Task material:
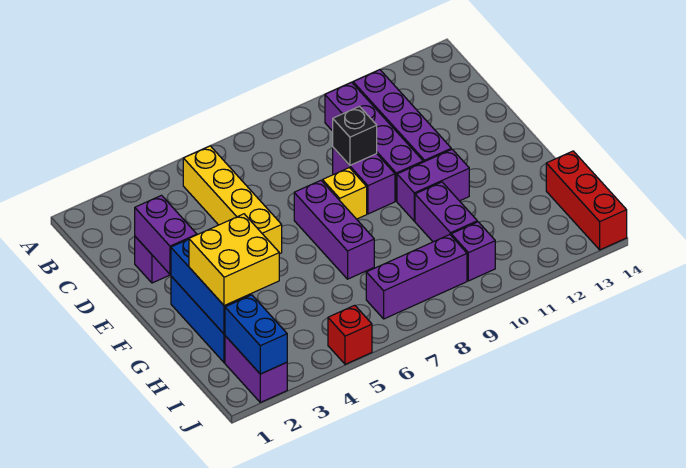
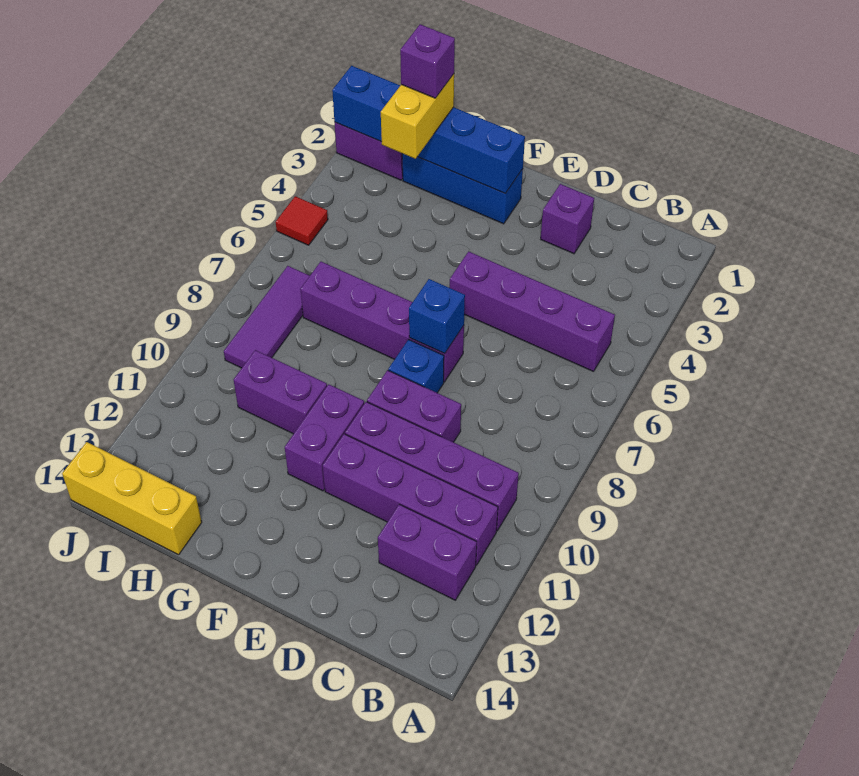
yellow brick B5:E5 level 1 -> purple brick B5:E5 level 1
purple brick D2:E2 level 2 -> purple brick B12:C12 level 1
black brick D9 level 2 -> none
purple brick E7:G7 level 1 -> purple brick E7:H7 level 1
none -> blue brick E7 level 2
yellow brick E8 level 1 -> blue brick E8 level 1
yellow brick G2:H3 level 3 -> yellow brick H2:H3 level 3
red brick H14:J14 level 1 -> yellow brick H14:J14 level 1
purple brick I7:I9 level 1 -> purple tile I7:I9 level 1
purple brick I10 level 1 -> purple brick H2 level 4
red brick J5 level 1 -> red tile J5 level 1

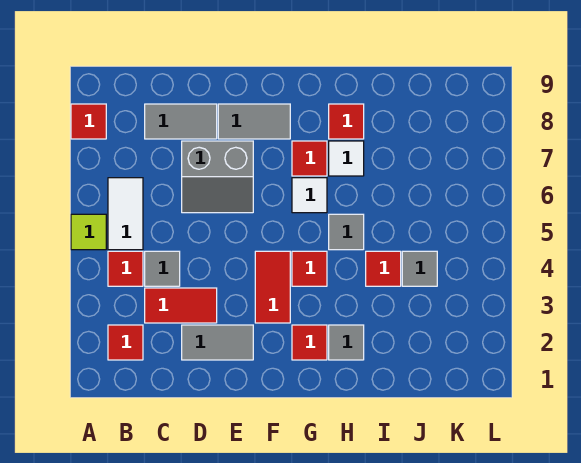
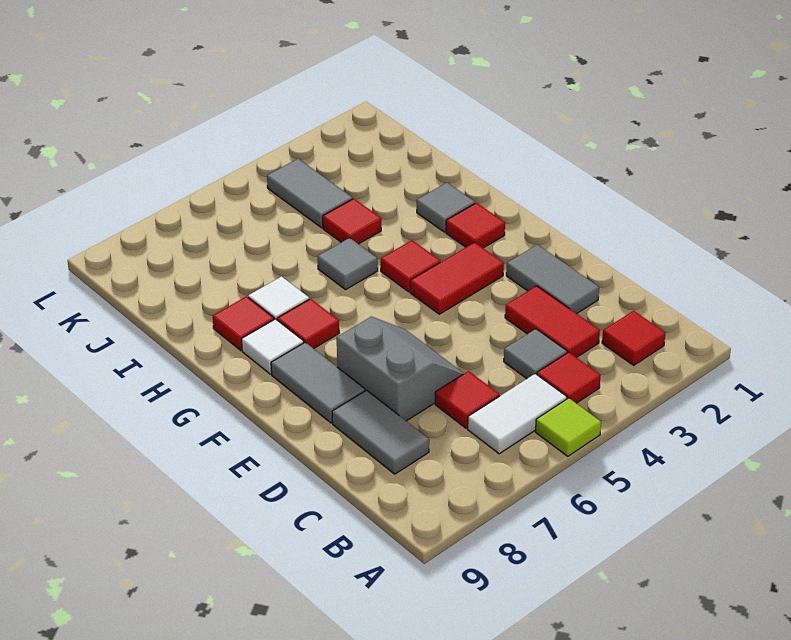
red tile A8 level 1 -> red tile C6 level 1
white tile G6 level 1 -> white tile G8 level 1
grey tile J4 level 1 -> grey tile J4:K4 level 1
...
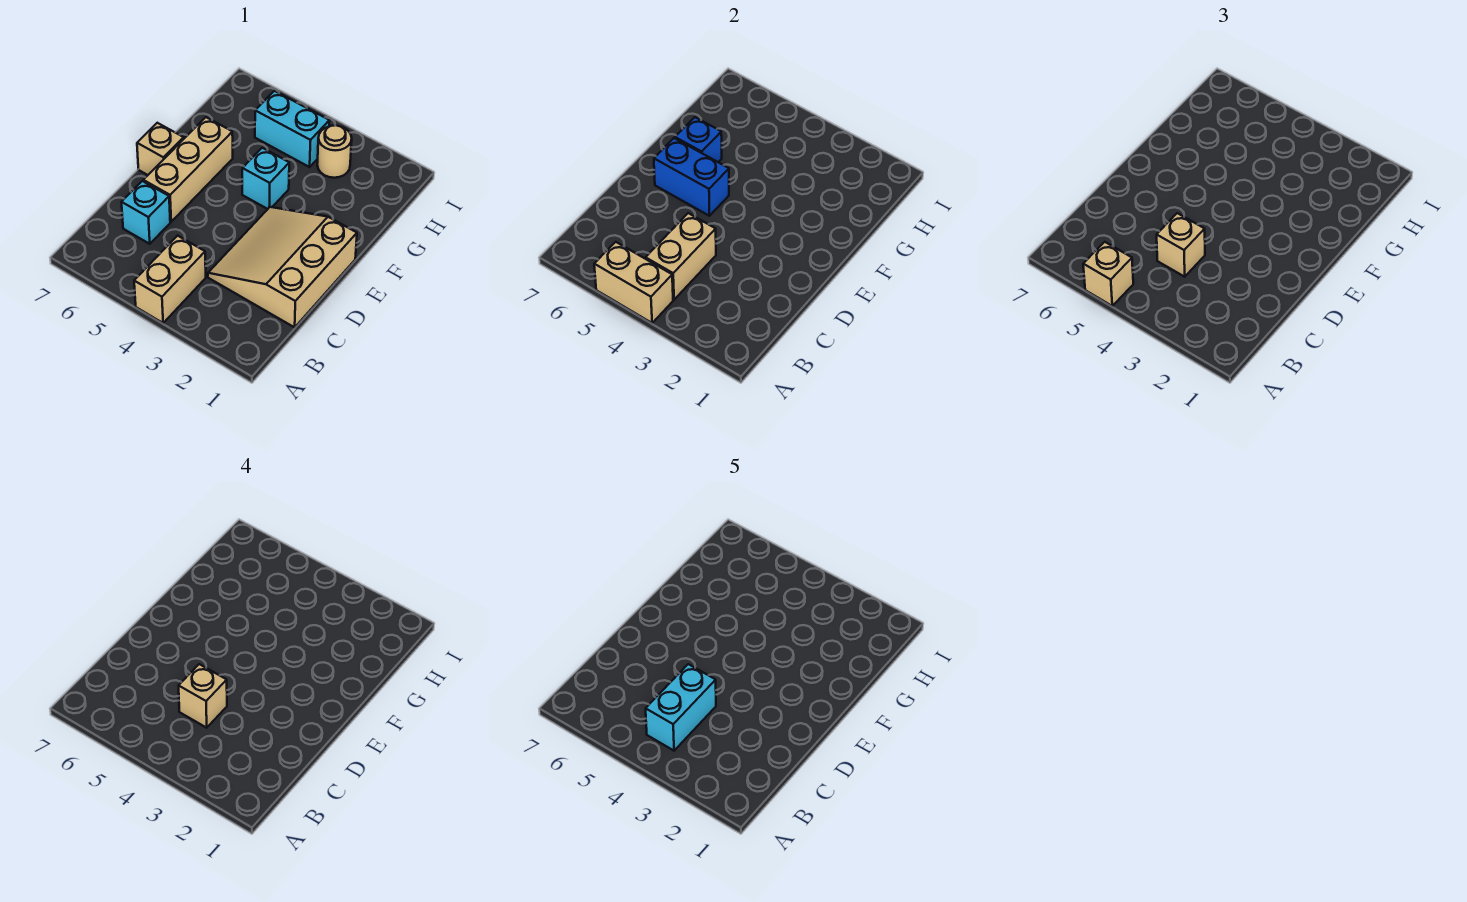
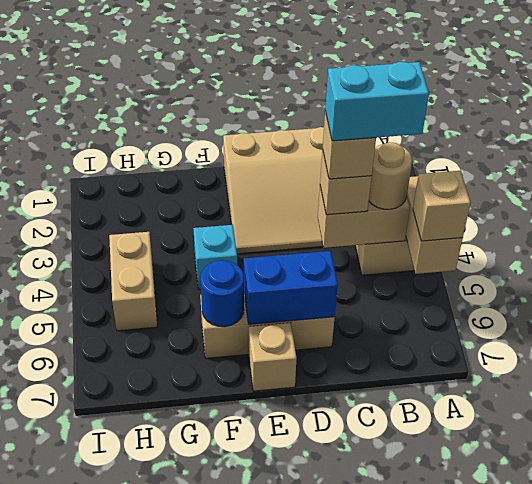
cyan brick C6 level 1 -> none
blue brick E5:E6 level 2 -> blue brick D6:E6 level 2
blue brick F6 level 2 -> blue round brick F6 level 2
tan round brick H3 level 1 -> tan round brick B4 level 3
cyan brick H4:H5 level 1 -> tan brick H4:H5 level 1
==
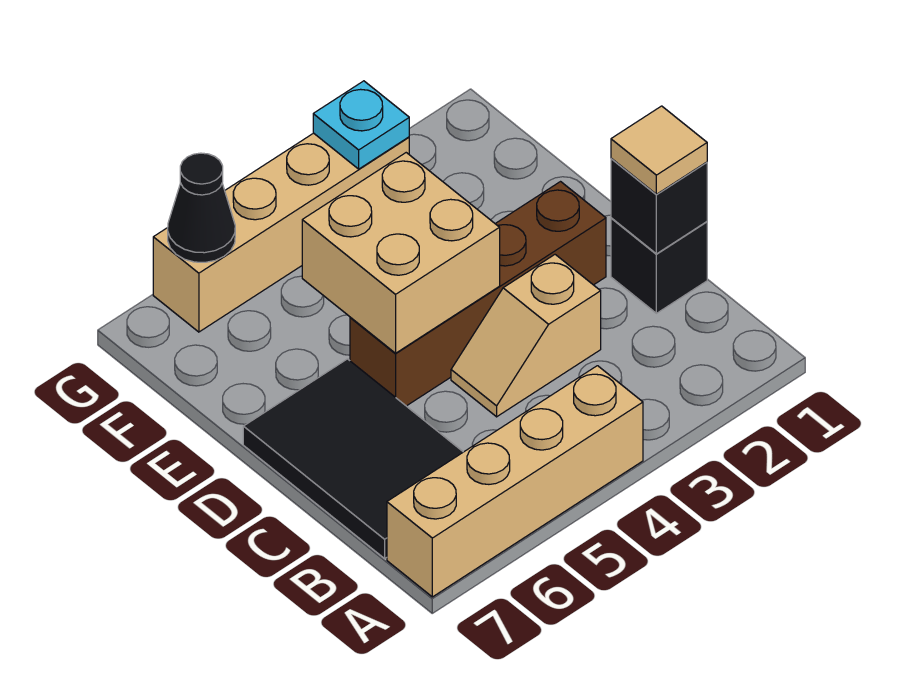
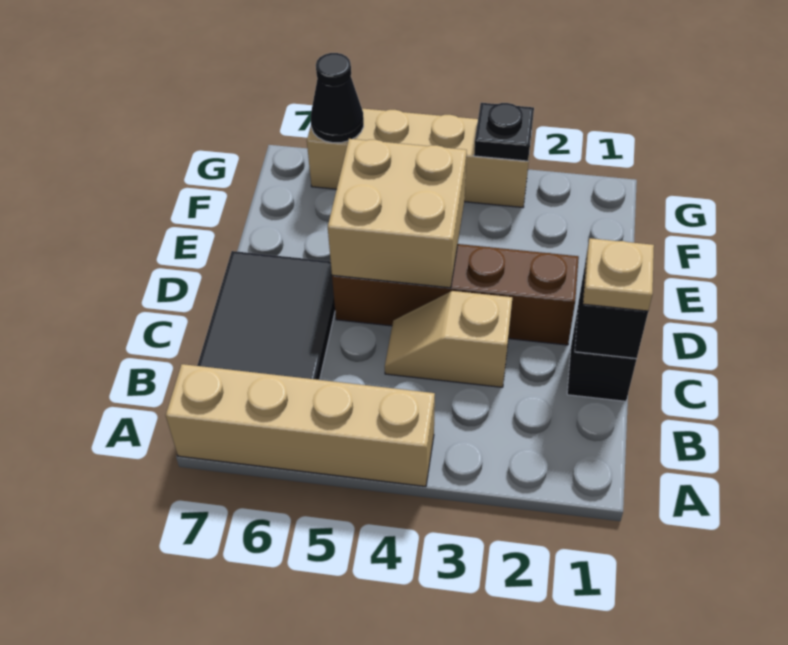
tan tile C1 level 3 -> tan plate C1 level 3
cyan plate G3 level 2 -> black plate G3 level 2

Activity: After locating "yellow brick B5:E5" and "grey tile J4 level" in the records above, return exactly the line holding each one and every line between them; leave out the pictures.

Result:
yellow brick B5:E5 level 1 -> purple brick B5:E5 level 1
purple brick D2:E2 level 2 -> purple brick B12:C12 level 1
black brick D9 level 2 -> none
purple brick E7:G7 level 1 -> purple brick E7:H7 level 1
none -> blue brick E7 level 2
yellow brick E8 level 1 -> blue brick E8 level 1
yellow brick G2:H3 level 3 -> yellow brick H2:H3 level 3
red brick H14:J14 level 1 -> yellow brick H14:J14 level 1
purple brick I7:I9 level 1 -> purple tile I7:I9 level 1
purple brick I10 level 1 -> purple brick H2 level 4
red brick J5 level 1 -> red tile J5 level 1

red tile A8 level 1 -> red tile C6 level 1
white tile G6 level 1 -> white tile G8 level 1
grey tile J4 level 1 -> grey tile J4:K4 level 1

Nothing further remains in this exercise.